[Materials provided — start]

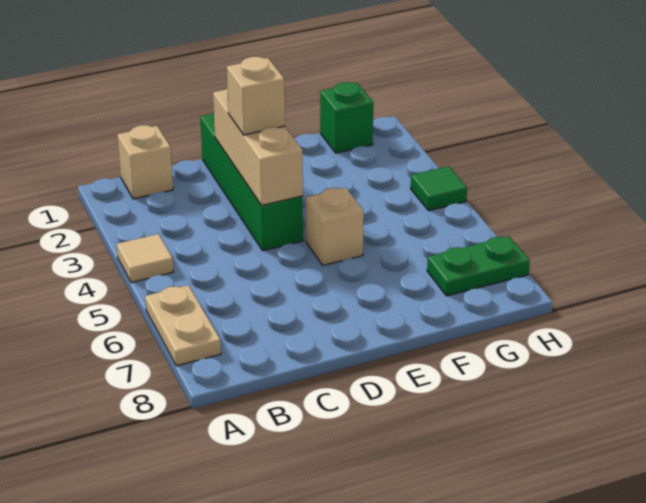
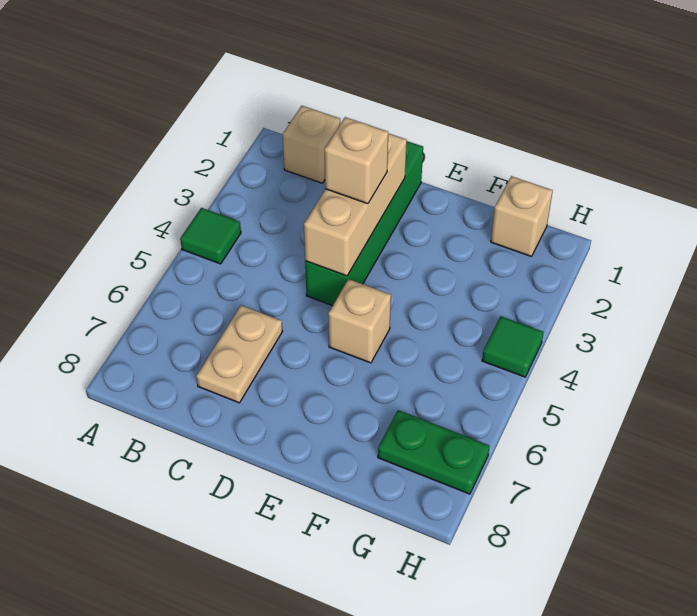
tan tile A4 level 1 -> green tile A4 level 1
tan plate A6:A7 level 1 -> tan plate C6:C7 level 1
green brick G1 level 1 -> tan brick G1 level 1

[Materials provided — finish]
[Materials provided — start]

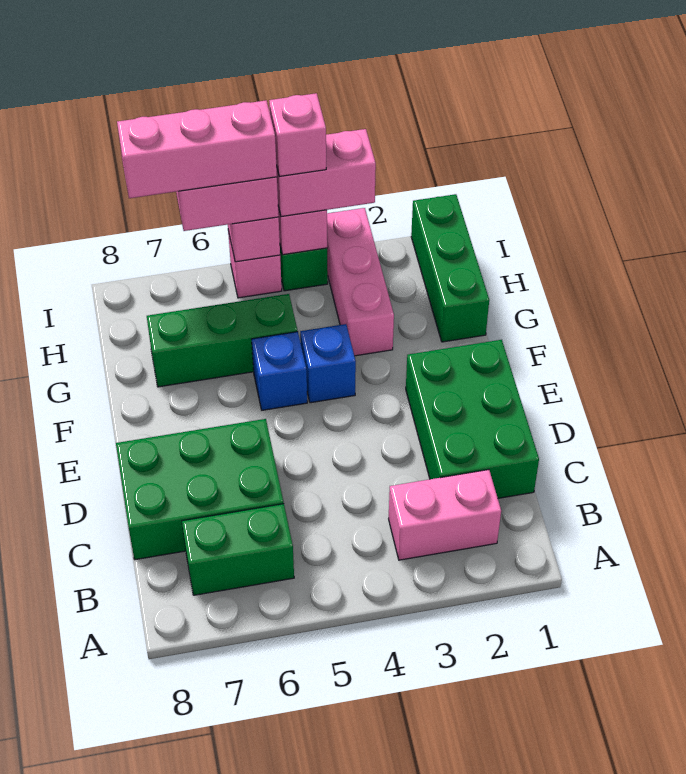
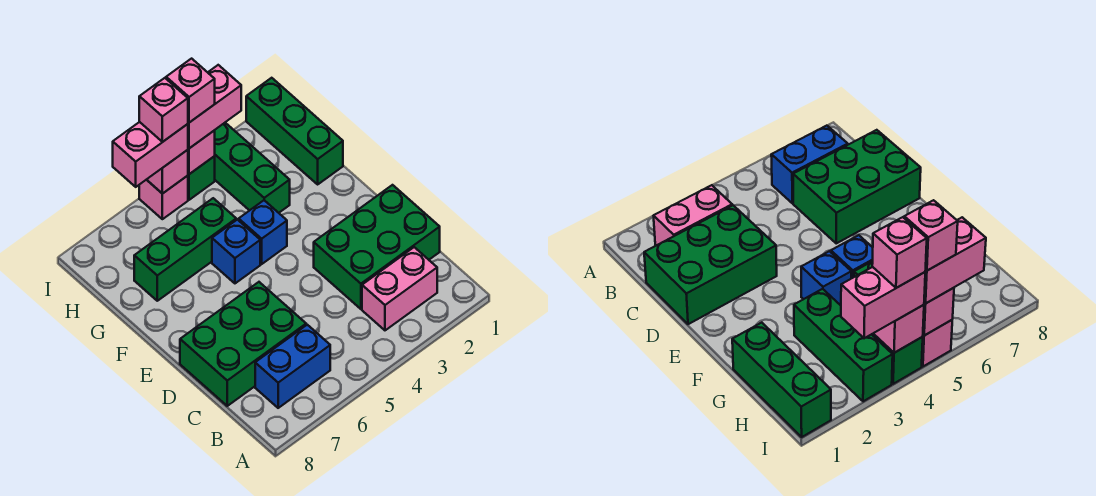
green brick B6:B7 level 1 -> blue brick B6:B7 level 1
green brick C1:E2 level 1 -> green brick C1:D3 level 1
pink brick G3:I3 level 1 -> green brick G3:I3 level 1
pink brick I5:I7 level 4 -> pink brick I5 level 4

[Materials provided — finish]

Where the string "green" occurs in the data, return the whole line.

--- Reply to the exercise ---
tan tile A4 level 1 -> green tile A4 level 1
green brick G1 level 1 -> tan brick G1 level 1
green brick B6:B7 level 1 -> blue brick B6:B7 level 1
green brick C1:E2 level 1 -> green brick C1:D3 level 1
pink brick G3:I3 level 1 -> green brick G3:I3 level 1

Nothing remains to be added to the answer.